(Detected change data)
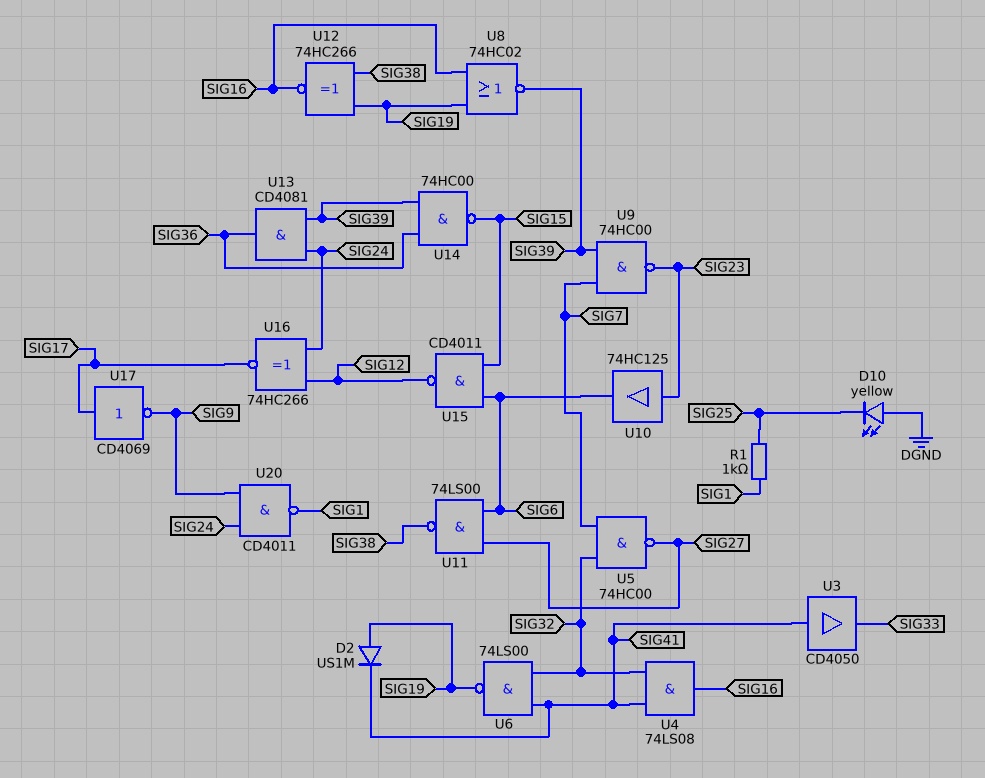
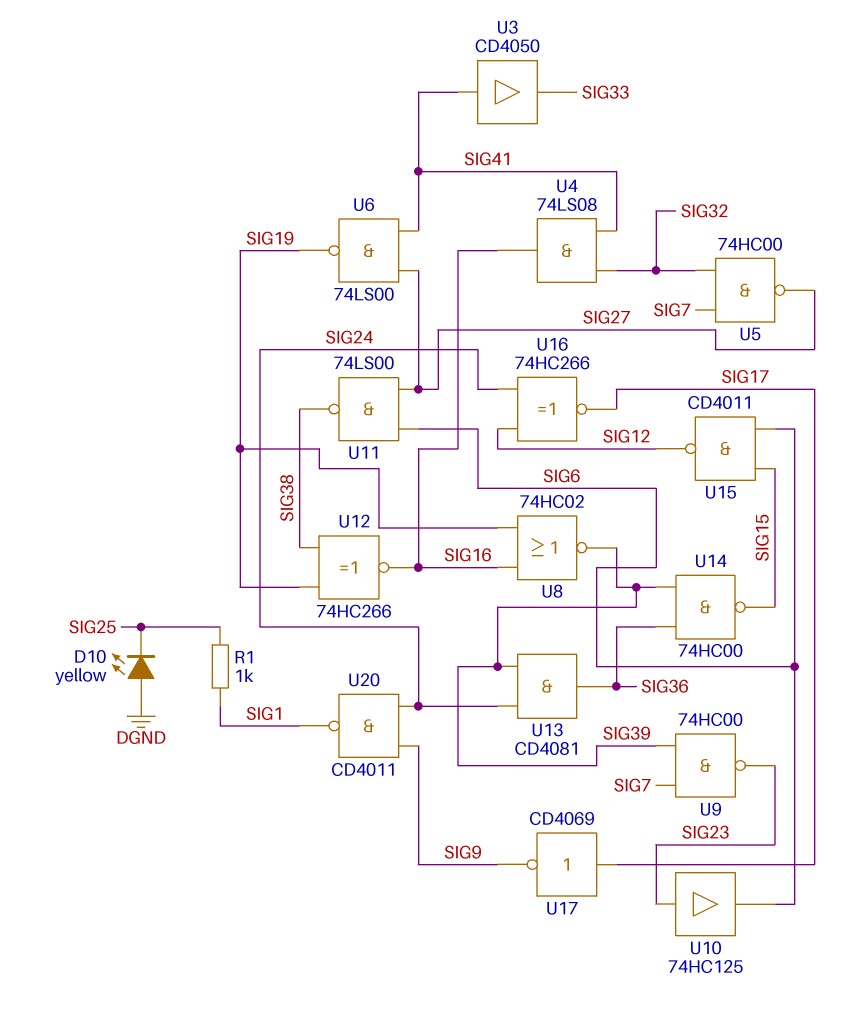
D2: diode US1M (A SIG19, K SIG41) -> none
U6: NAND 74LS00 (in SIG32, in SIG41, out SIG19) -> NAND 74LS00 (in SIG27, in SIG41, out SIG19)

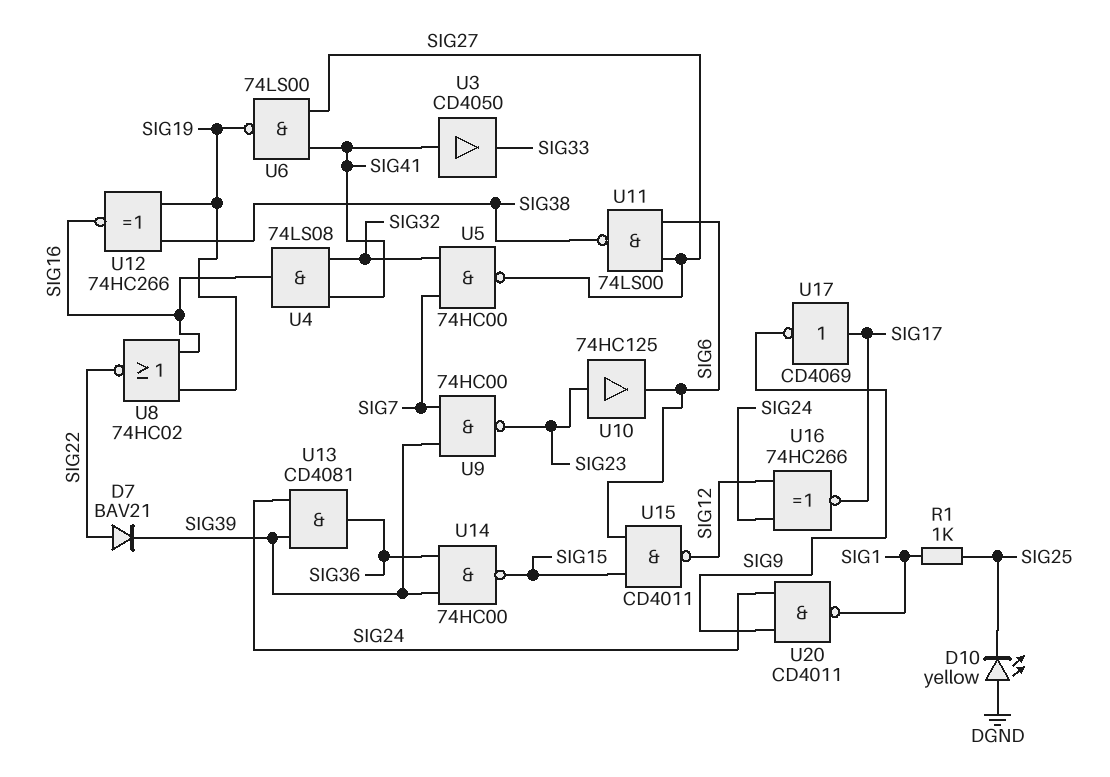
D7: none -> diode BAV21 (A SIG22, K SIG39)
U8: NOR 74HC02 (in SIG16, in SIG19, out SIG39) -> NOR 74HC02 (in SIG16, in SIG19, out SIG22)

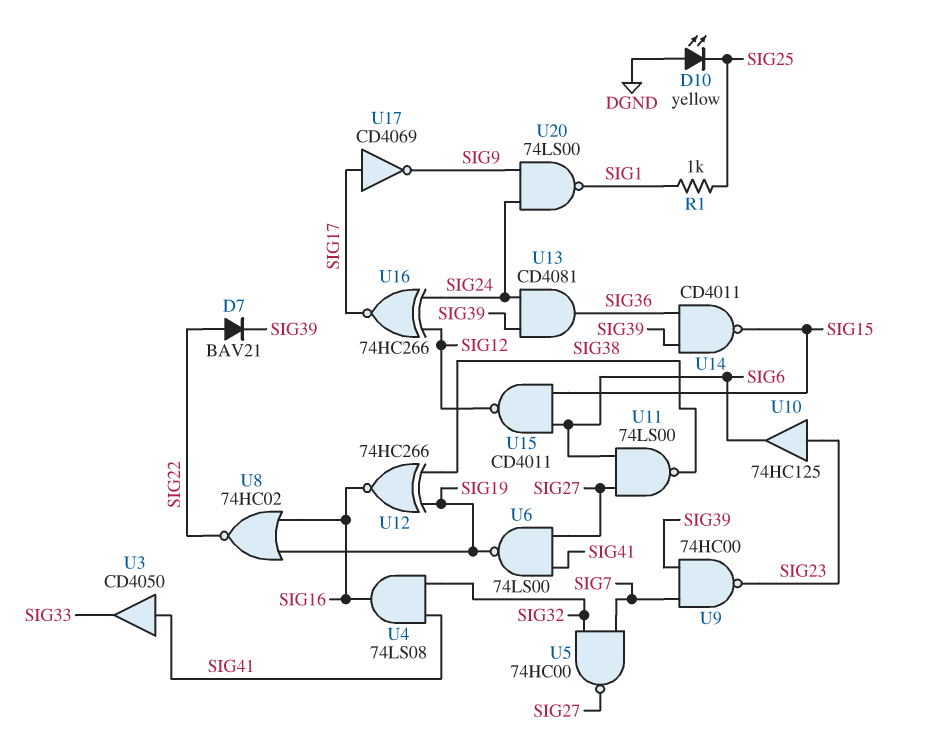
U14: NAND 74HC00 (in SIG36, in SIG39, out SIG15) -> NAND CD4011 (in SIG36, in SIG39, out SIG15)
U20: NAND CD4011 (in SIG9, in SIG24, out SIG1) -> NAND 74LS00 (in SIG9, in SIG24, out SIG1)

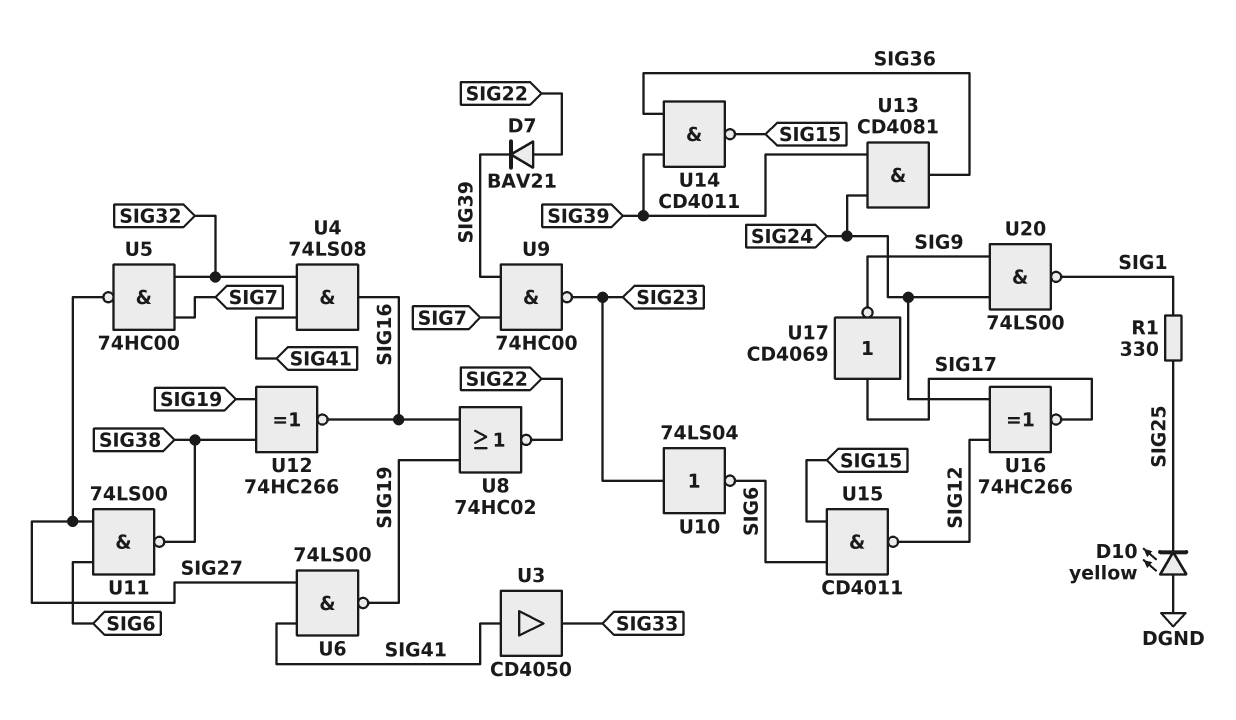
R1: 1k (SIG1, SIG25) -> 330 (SIG1, SIG25)
U10: buffer 74HC125 (in SIG23, out SIG6) -> NOT 74LS04 (in SIG23, out SIG6)

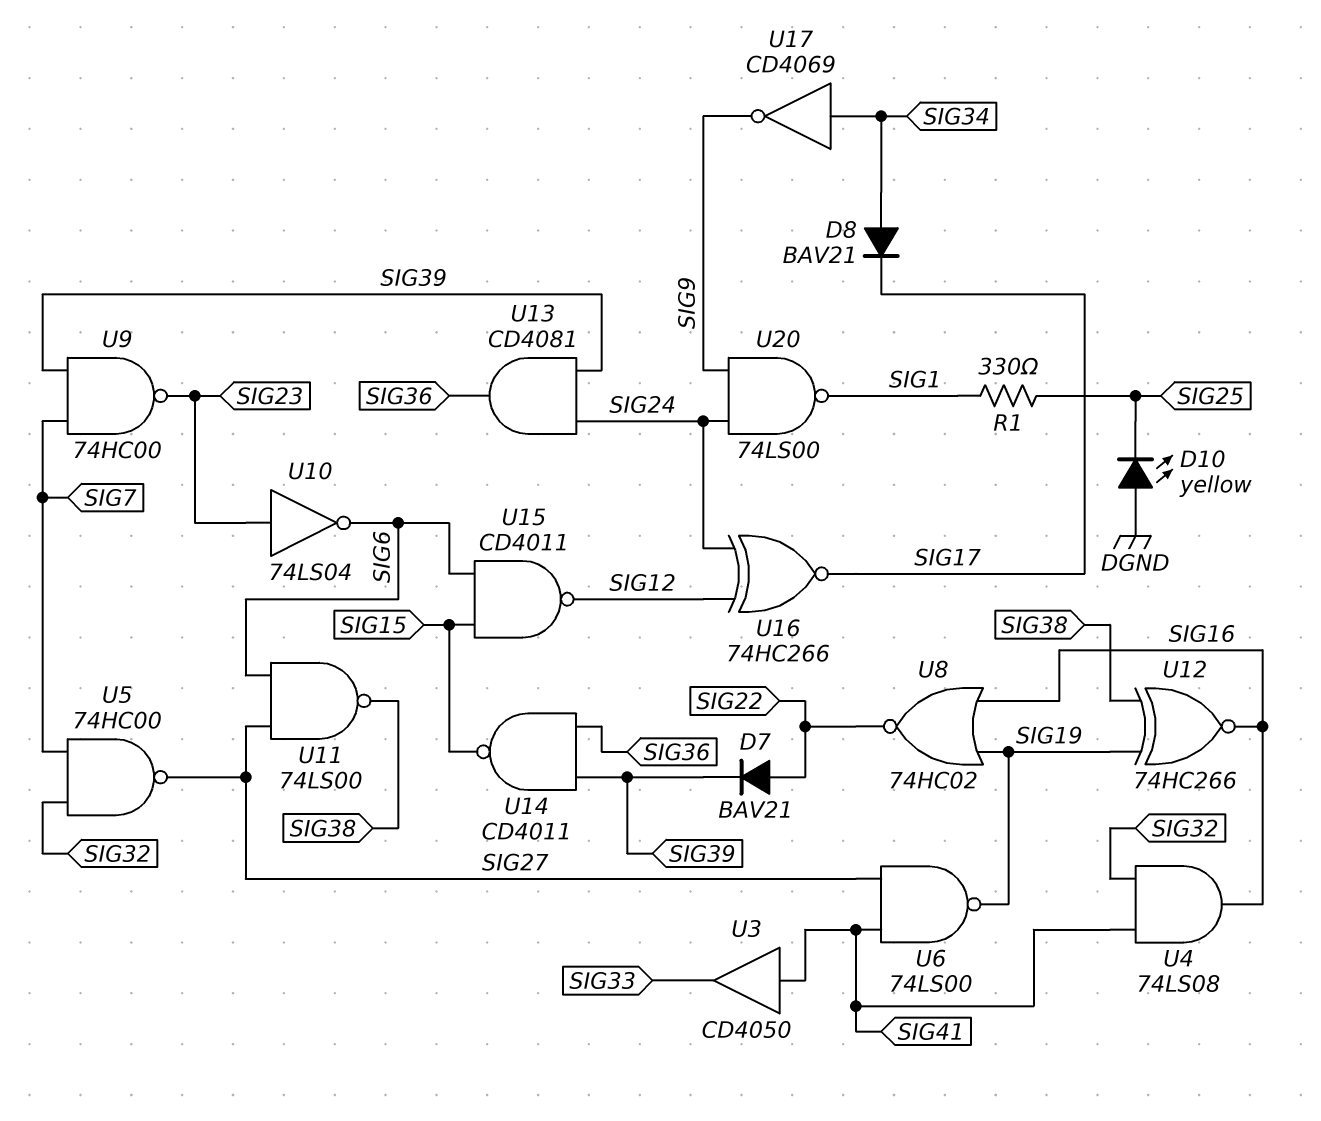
D8: none -> diode BAV21 (A SIG34, K SIG17)
U17: NOT CD4069 (in SIG17, out SIG9) -> NOT CD4069 (in SIG34, out SIG9)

What is required >>
Print the data exactly as written, dropping any images it holds.

Response for this exercise >>
D2: diode US1M (A SIG19, K SIG41) -> none
U6: NAND 74LS00 (in SIG32, in SIG41, out SIG19) -> NAND 74LS00 (in SIG27, in SIG41, out SIG19)

D7: none -> diode BAV21 (A SIG22, K SIG39)
U8: NOR 74HC02 (in SIG16, in SIG19, out SIG39) -> NOR 74HC02 (in SIG16, in SIG19, out SIG22)

U14: NAND 74HC00 (in SIG36, in SIG39, out SIG15) -> NAND CD4011 (in SIG36, in SIG39, out SIG15)
U20: NAND CD4011 (in SIG9, in SIG24, out SIG1) -> NAND 74LS00 (in SIG9, in SIG24, out SIG1)

R1: 1k (SIG1, SIG25) -> 330 (SIG1, SIG25)
U10: buffer 74HC125 (in SIG23, out SIG6) -> NOT 74LS04 (in SIG23, out SIG6)

D8: none -> diode BAV21 (A SIG34, K SIG17)
U17: NOT CD4069 (in SIG17, out SIG9) -> NOT CD4069 (in SIG34, out SIG9)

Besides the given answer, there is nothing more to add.